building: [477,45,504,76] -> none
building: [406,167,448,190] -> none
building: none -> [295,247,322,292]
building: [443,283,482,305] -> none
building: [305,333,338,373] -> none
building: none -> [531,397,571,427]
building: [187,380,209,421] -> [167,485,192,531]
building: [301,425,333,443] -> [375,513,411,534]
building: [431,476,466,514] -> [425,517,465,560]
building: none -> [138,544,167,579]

——————

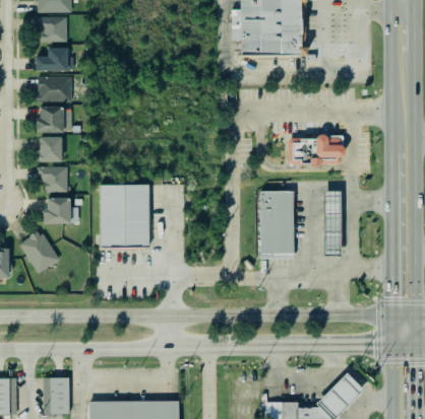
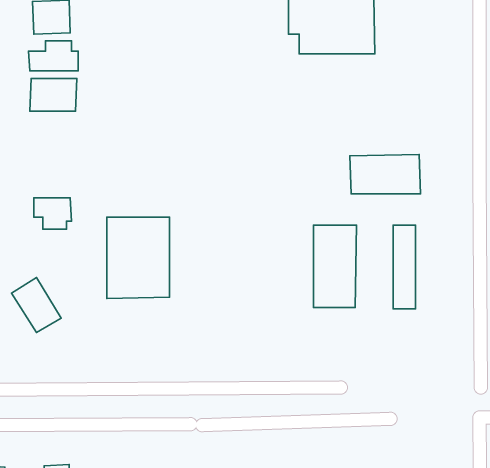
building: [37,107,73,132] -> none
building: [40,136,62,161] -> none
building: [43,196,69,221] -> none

——————

**Requirement**
What do the lines above say from the one containing "building: [37,107,73,132] -> none" down to the one containing "building: [43,196,69,221] -> none"? Return them exactly, both end lines included, and only them.

**Exercise answer**
building: [37,107,73,132] -> none
building: [40,136,62,161] -> none
building: [43,196,69,221] -> none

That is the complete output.